* **Task description**
Looking at the listing below, retype exactly the lines starting at the one containing "green 1x1 cone [493,270,530,330] -> none" and ending at the one containing "lime 1x1 brick", both included, and nothing else.

* **The records**
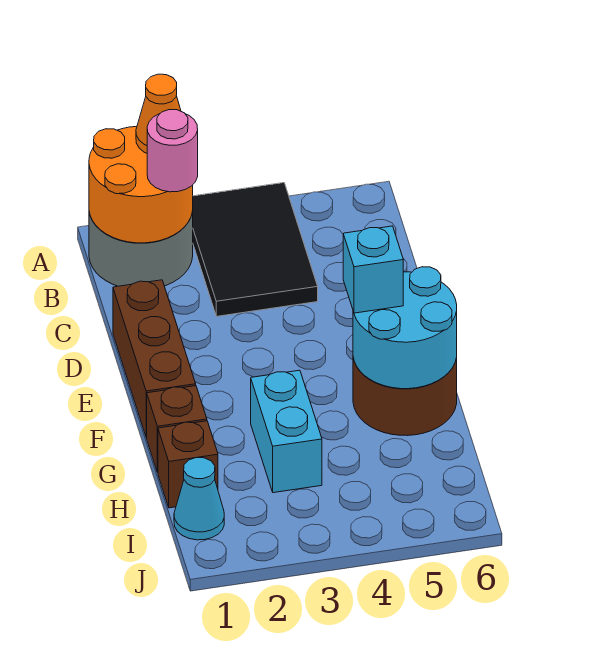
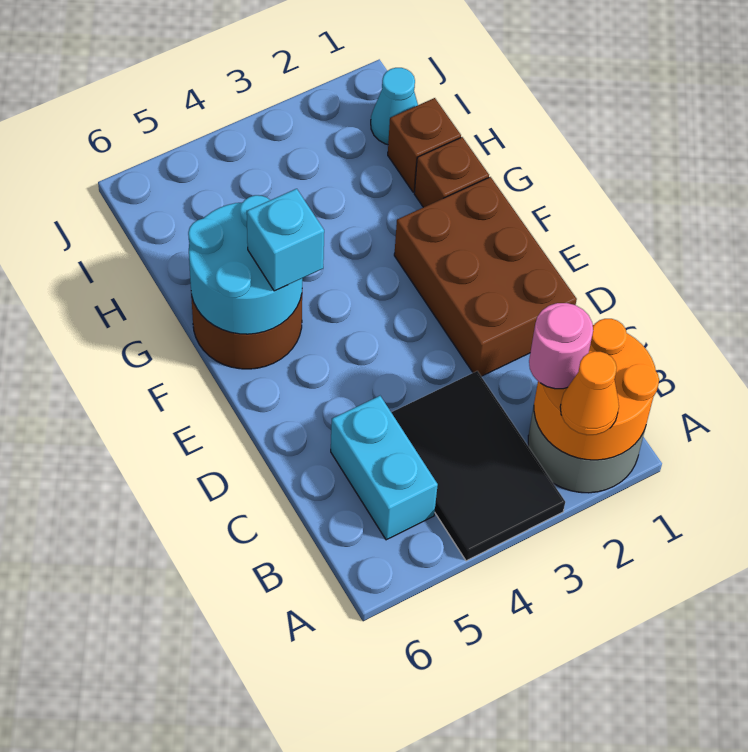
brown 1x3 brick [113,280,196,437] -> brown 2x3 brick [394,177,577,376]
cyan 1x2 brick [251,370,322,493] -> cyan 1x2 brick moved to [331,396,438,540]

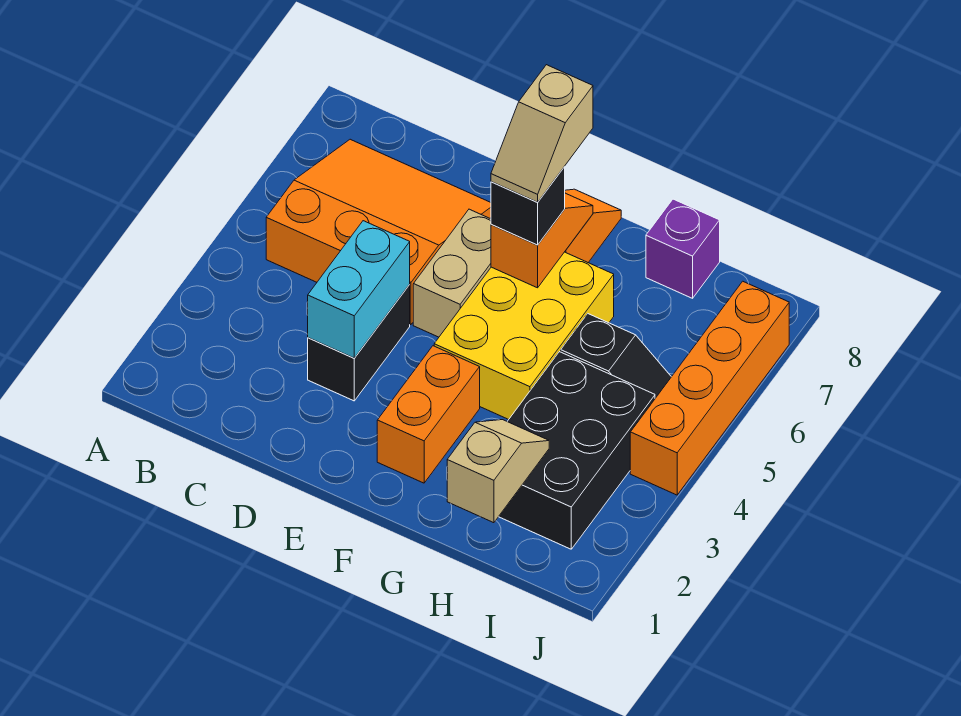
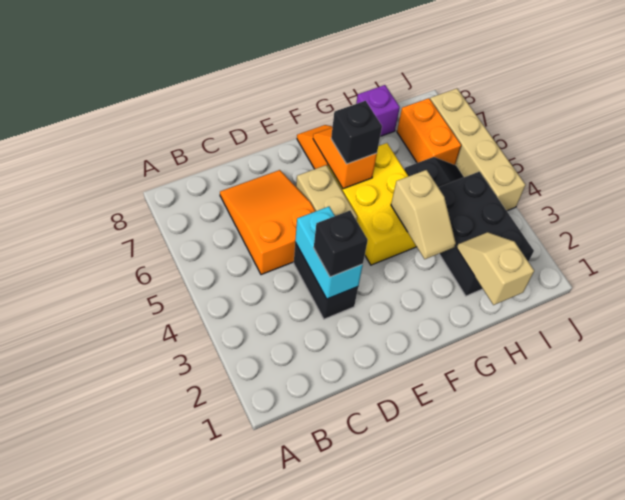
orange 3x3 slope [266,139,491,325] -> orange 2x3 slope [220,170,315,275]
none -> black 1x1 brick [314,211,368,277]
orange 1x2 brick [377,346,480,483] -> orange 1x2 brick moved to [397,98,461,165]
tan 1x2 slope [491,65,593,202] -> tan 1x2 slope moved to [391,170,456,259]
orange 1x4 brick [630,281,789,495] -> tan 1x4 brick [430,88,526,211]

==

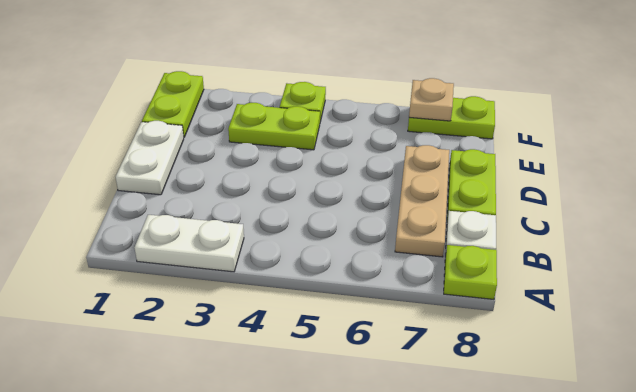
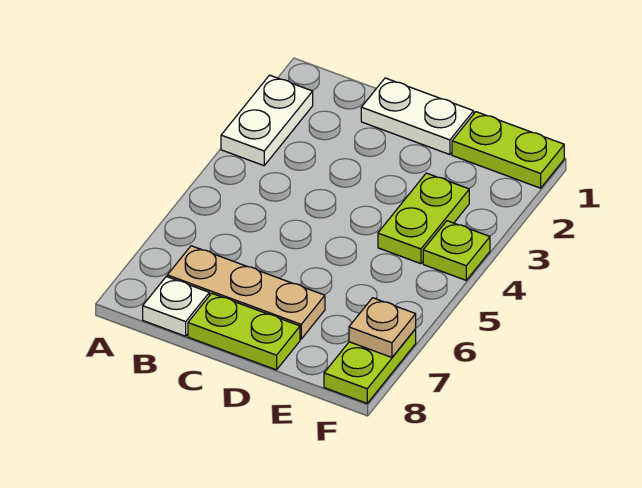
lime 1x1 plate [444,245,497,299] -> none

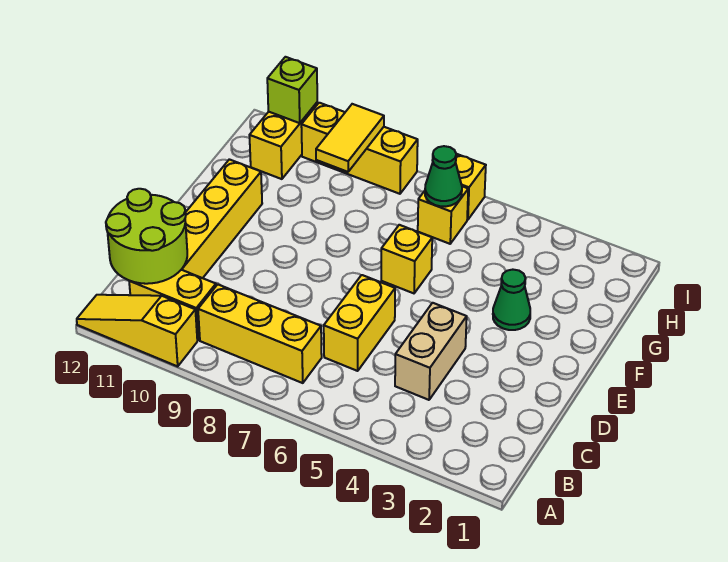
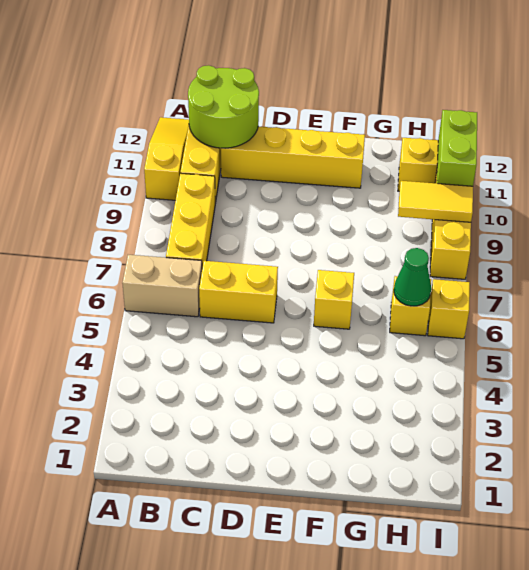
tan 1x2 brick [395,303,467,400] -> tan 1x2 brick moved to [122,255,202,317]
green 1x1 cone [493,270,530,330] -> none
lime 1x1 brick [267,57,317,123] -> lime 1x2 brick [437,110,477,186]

...

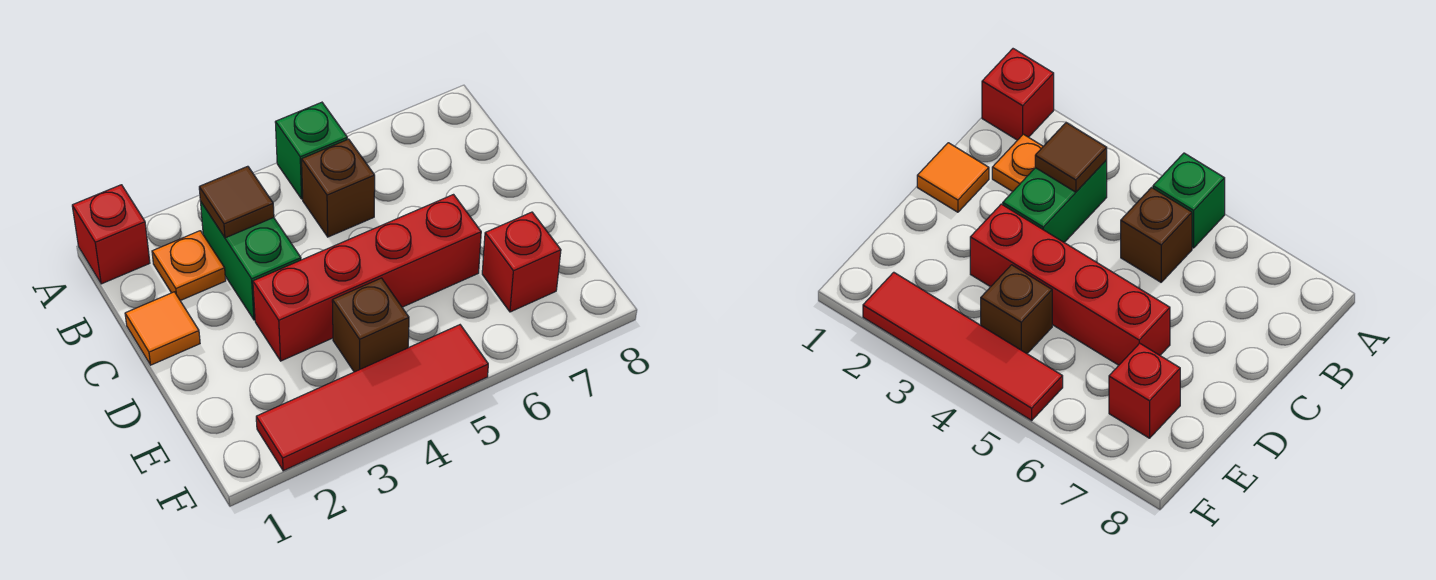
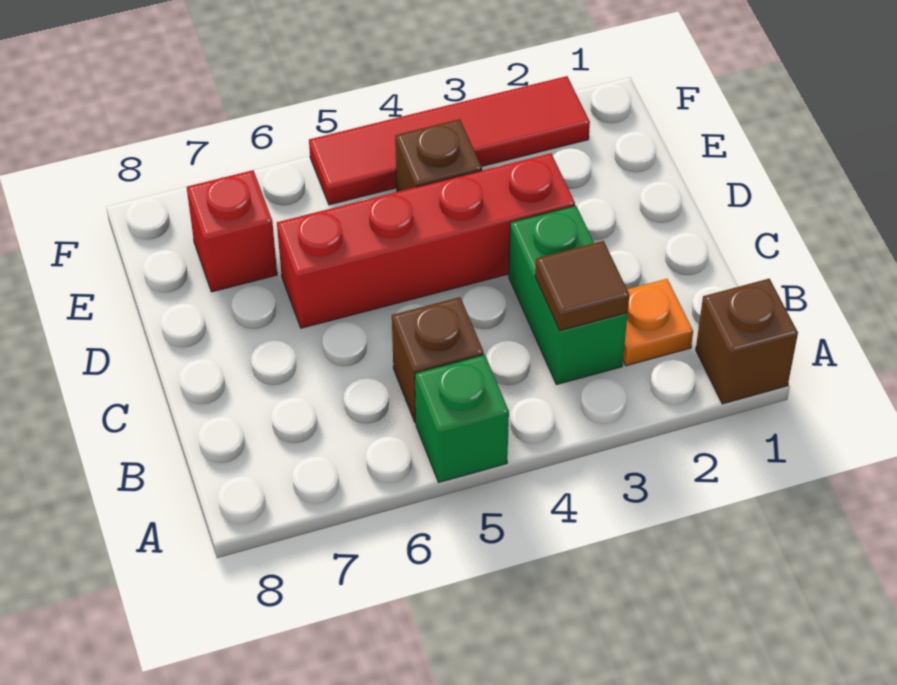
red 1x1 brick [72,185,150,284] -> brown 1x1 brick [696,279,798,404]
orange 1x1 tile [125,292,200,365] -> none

* **Output**
green 1x1 cone [493,270,530,330] -> none
lime 1x1 brick [267,57,317,123] -> lime 1x2 brick [437,110,477,186]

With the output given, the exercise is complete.